**PROBLEM REQUIREMENTS:** Restate exactly the lines of the entries below, beginning with the first and ending with the line that holds "pink plate B1". Pictures are not copied.

**Scene edit records:**
□ □ □ □
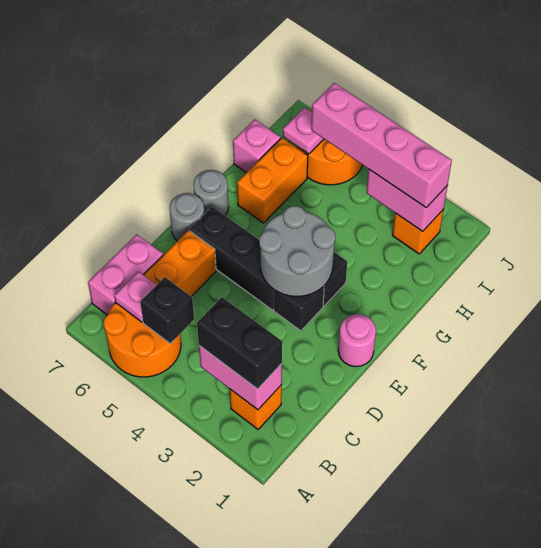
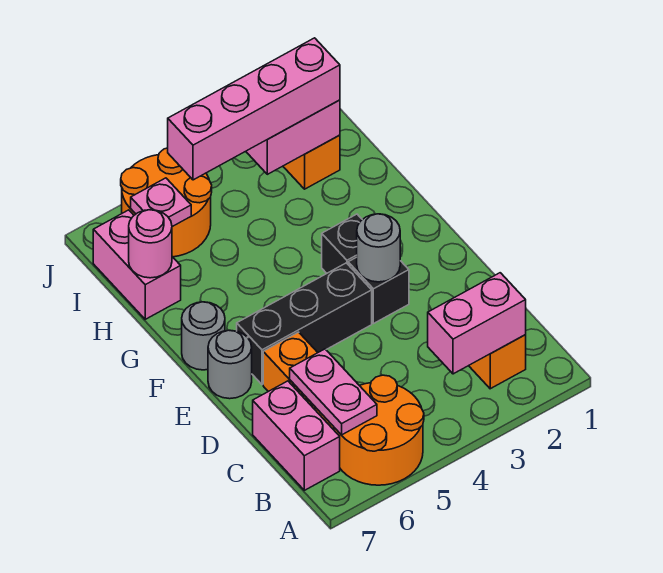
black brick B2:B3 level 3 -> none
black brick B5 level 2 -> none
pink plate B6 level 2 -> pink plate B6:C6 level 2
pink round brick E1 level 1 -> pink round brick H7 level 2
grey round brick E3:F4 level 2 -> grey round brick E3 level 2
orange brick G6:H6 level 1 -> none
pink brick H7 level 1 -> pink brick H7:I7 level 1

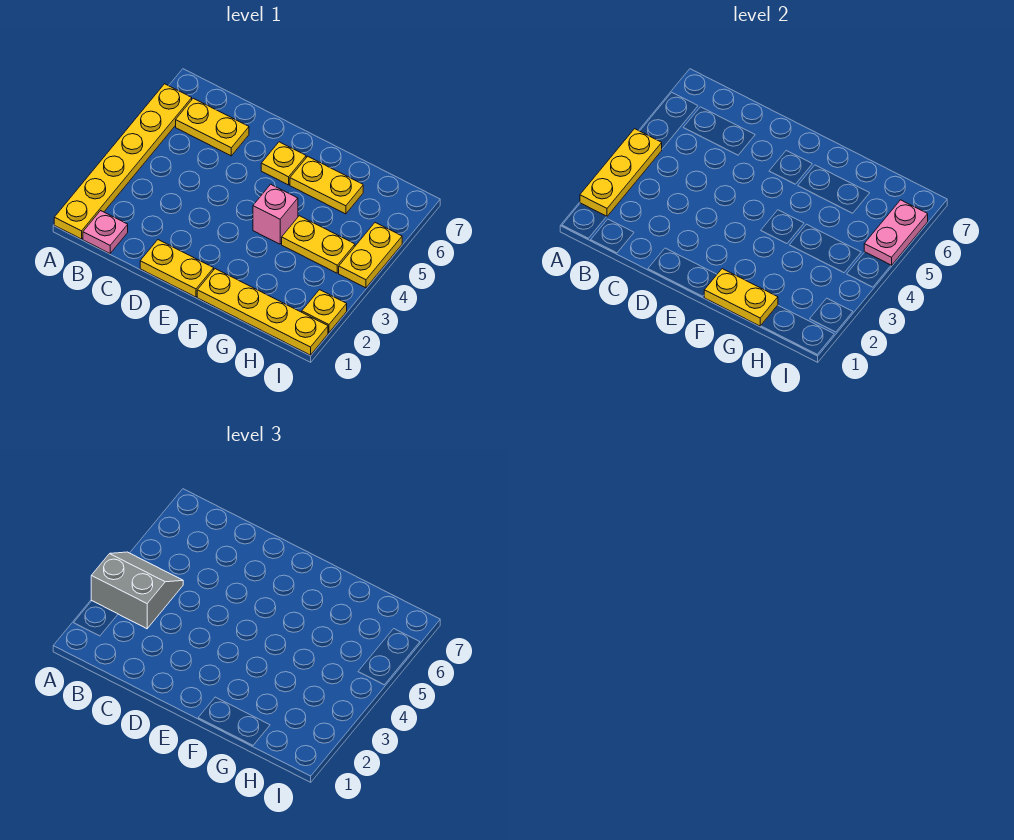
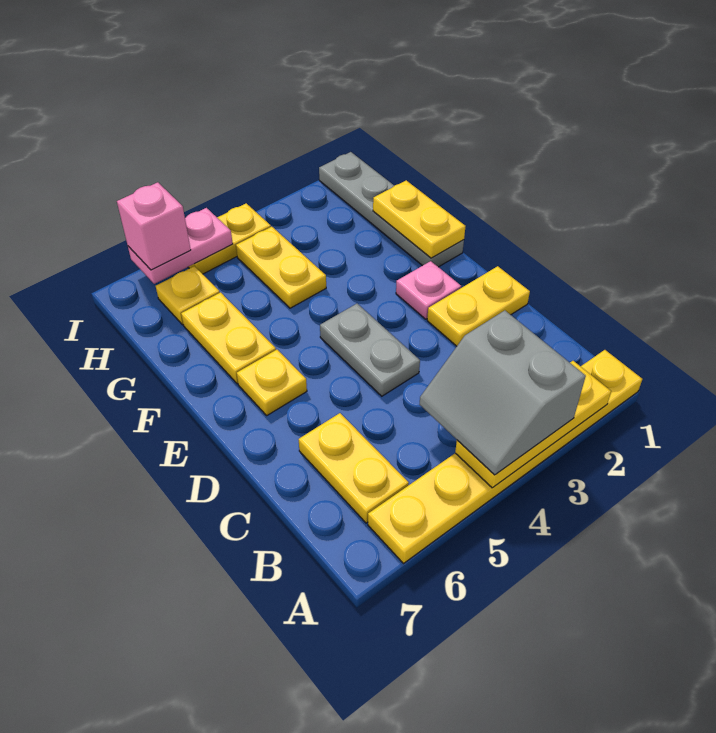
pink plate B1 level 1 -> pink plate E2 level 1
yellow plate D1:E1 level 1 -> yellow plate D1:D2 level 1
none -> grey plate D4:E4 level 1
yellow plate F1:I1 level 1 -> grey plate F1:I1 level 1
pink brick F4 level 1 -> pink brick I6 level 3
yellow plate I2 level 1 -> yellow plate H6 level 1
□ □ □ □
**YOUR RESPONSE:**
black brick B2:B3 level 3 -> none
black brick B5 level 2 -> none
pink plate B6 level 2 -> pink plate B6:C6 level 2
pink round brick E1 level 1 -> pink round brick H7 level 2
grey round brick E3:F4 level 2 -> grey round brick E3 level 2
orange brick G6:H6 level 1 -> none
pink brick H7 level 1 -> pink brick H7:I7 level 1

pink plate B1 level 1 -> pink plate E2 level 1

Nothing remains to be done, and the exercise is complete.